▶ _ABOUT THIS EXERCISE_
Copy each line below holding "orange".

▶ _INFORMATION SHOWN_

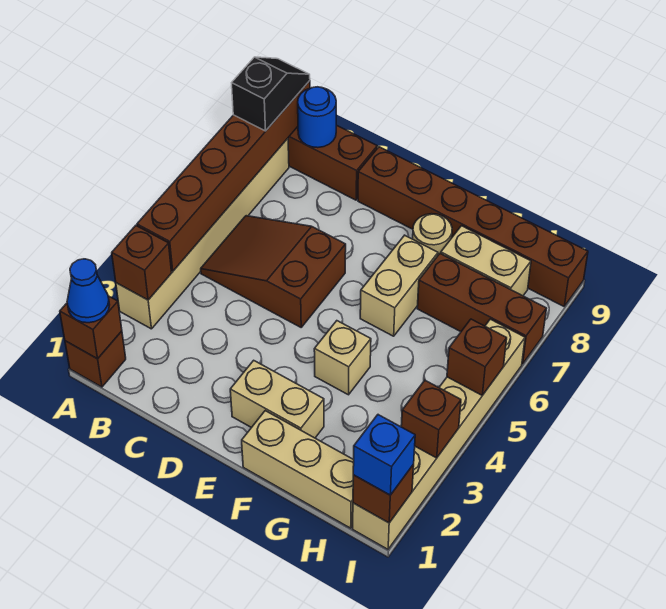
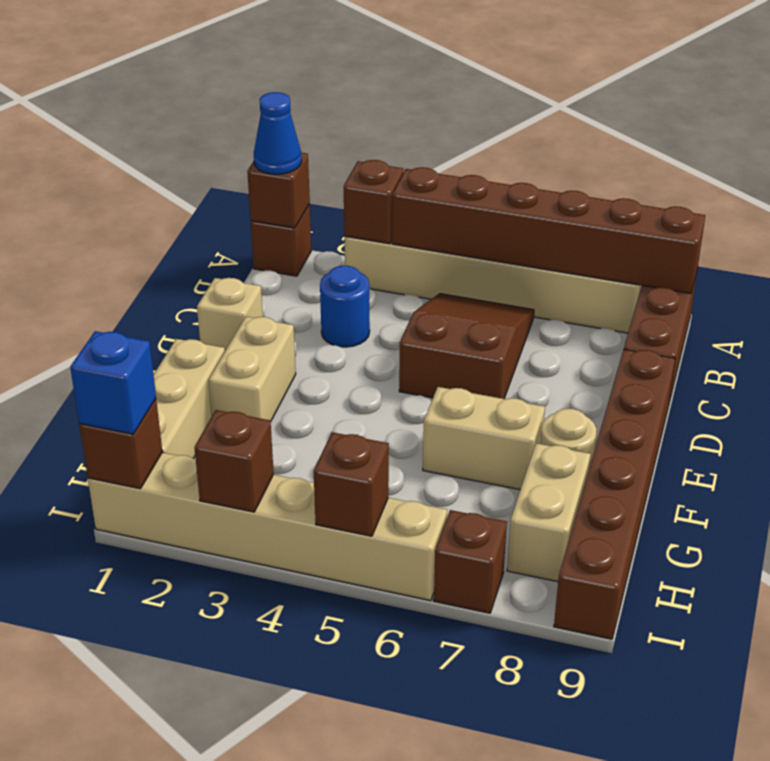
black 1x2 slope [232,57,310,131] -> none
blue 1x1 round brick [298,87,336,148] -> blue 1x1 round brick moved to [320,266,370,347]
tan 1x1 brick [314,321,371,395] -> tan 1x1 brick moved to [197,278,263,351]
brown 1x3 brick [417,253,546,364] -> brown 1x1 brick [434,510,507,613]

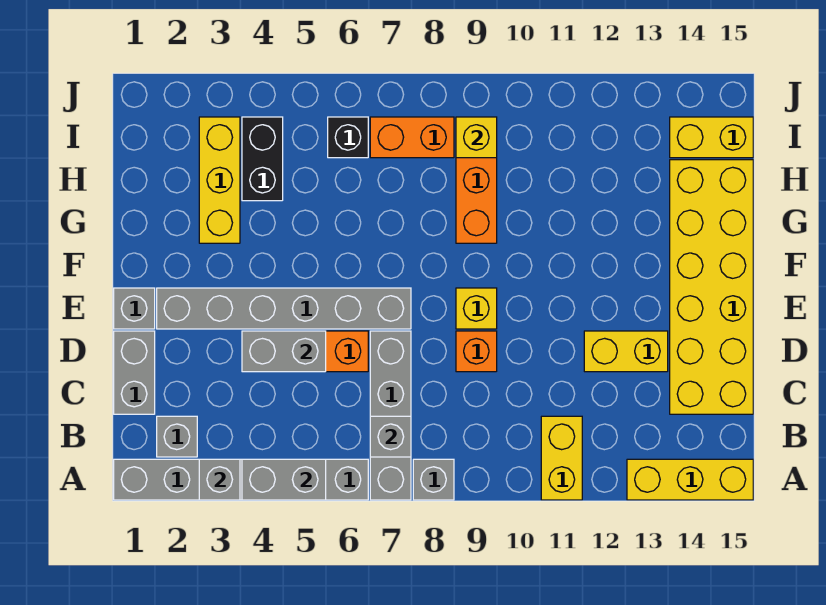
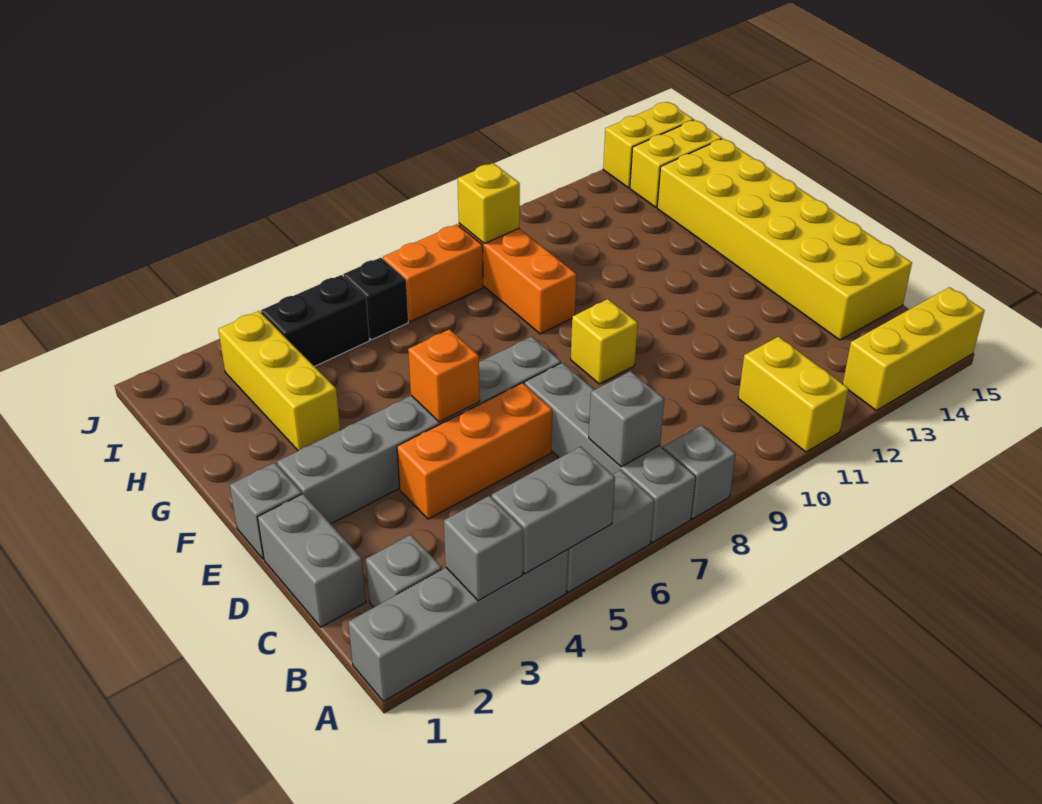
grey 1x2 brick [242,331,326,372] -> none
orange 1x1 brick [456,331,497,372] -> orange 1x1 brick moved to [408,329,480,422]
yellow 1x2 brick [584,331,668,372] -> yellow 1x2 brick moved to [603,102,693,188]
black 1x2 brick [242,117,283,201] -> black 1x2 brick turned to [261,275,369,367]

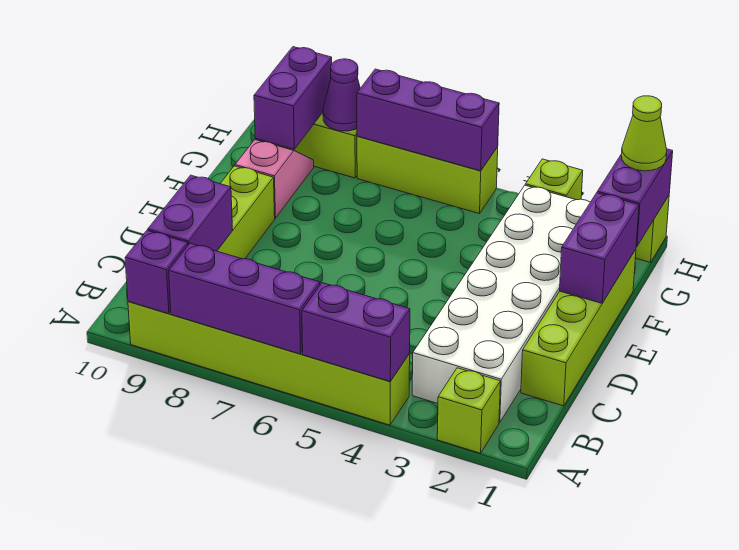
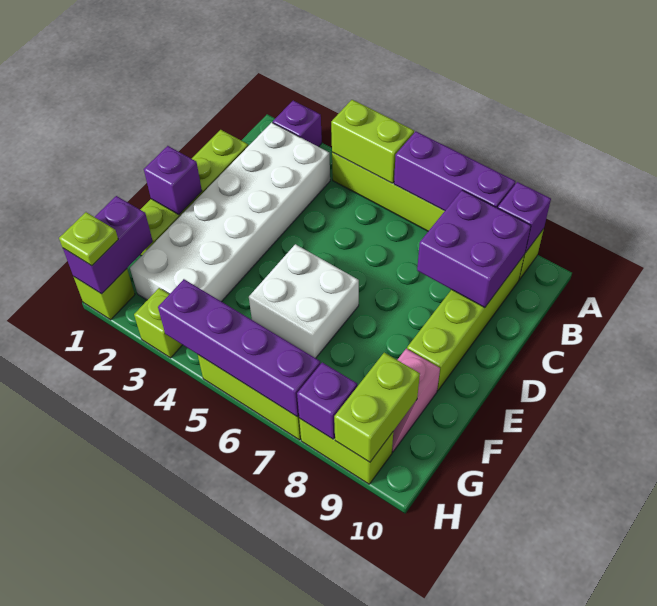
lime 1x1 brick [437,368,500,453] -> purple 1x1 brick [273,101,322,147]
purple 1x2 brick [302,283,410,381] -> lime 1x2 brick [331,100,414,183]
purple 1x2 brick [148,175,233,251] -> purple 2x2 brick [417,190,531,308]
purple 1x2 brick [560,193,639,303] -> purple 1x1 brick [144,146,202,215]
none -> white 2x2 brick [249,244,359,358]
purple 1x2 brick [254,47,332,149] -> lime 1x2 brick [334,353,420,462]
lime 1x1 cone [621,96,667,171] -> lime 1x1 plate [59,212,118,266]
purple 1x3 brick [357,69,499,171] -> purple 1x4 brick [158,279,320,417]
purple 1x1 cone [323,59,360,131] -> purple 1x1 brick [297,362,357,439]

...

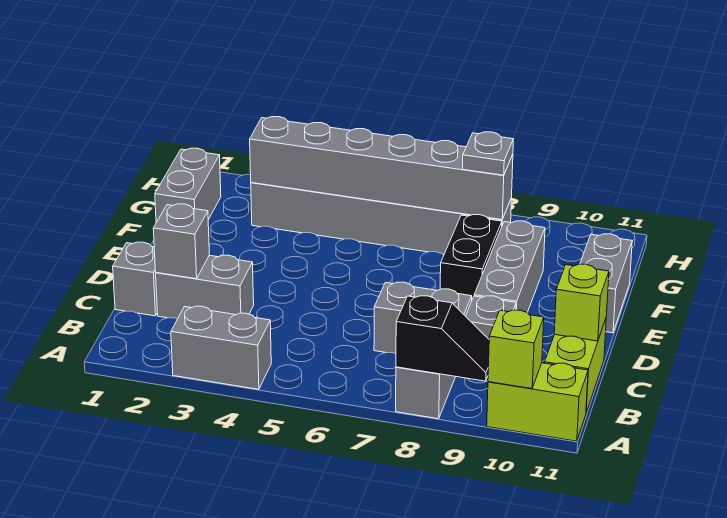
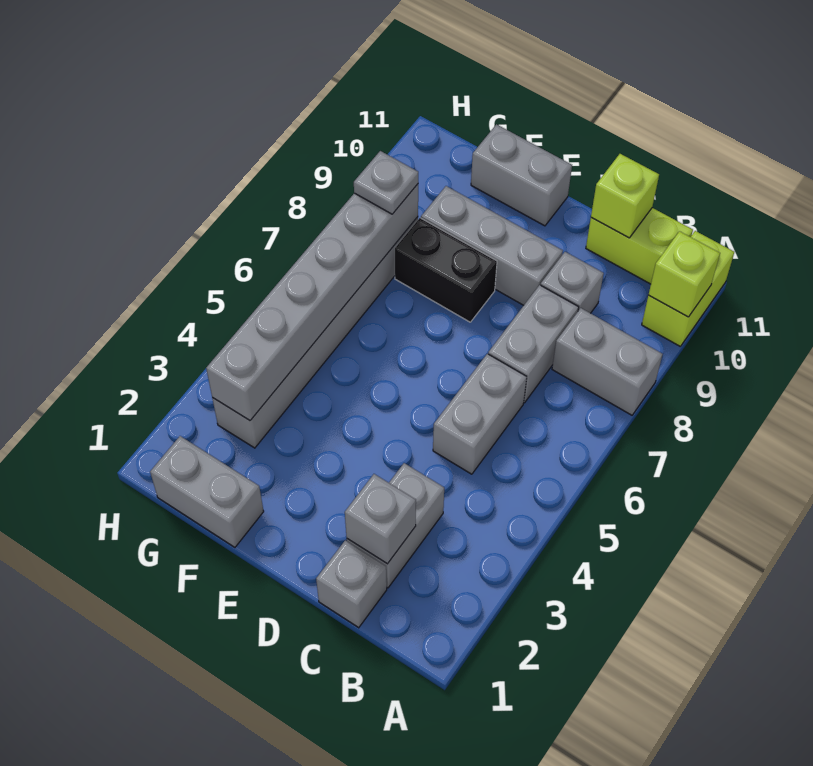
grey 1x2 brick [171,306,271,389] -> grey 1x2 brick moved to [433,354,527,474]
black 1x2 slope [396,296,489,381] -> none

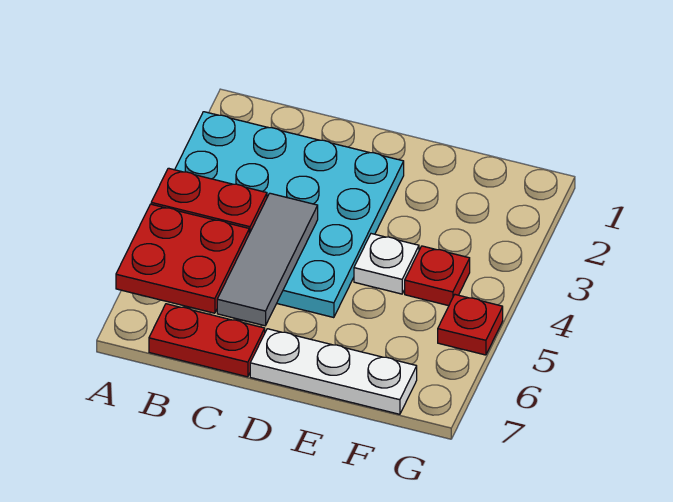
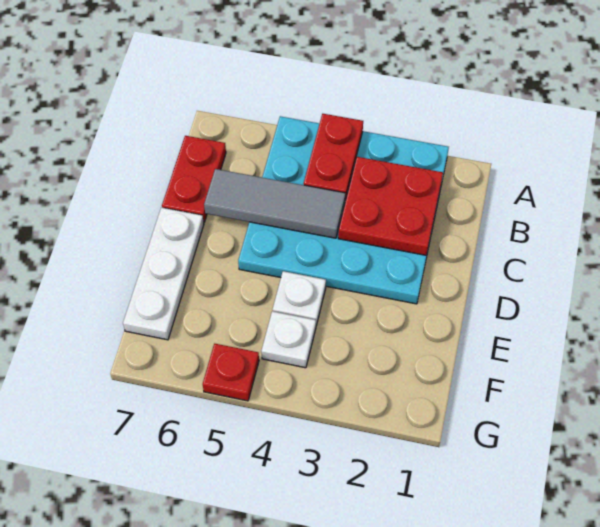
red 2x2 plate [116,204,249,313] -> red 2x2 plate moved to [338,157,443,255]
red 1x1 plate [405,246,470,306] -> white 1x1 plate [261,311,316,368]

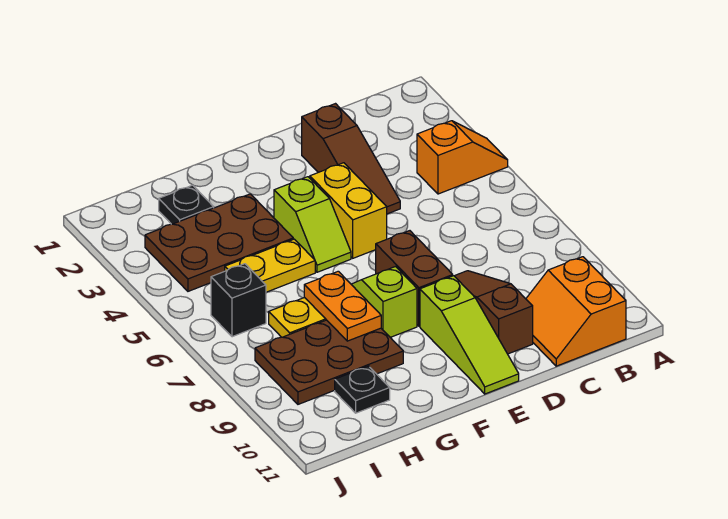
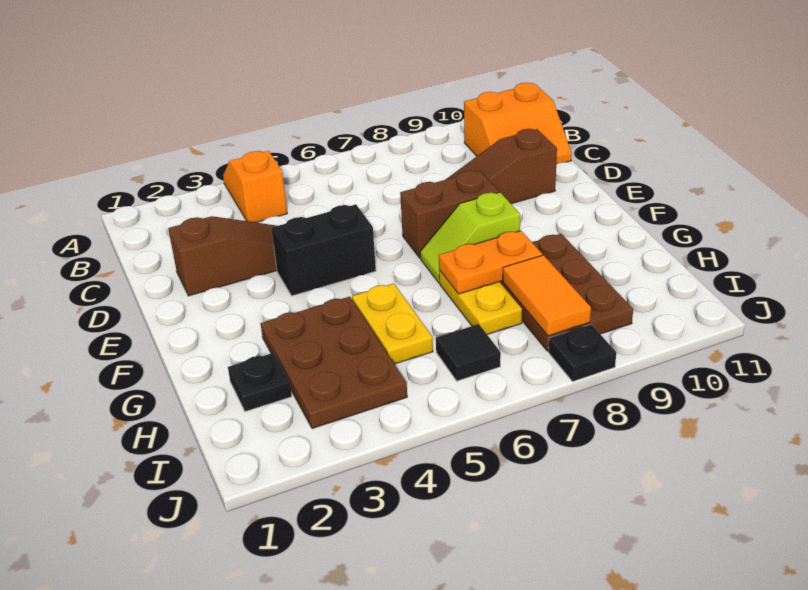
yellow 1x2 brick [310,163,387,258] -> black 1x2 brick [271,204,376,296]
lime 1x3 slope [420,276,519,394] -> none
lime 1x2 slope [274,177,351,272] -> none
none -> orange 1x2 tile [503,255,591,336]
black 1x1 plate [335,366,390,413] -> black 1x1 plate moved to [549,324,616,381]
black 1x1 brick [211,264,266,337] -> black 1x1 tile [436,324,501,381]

...

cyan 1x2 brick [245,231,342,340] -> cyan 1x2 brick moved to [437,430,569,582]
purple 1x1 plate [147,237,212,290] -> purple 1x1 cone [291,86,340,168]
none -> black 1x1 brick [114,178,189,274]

▶ _WRITTEN SOLUTION_
orange 1x1 brick [456,331,497,372] -> orange 1x1 brick moved to [408,329,480,422]
none -> orange 1x2 tile [503,255,591,336]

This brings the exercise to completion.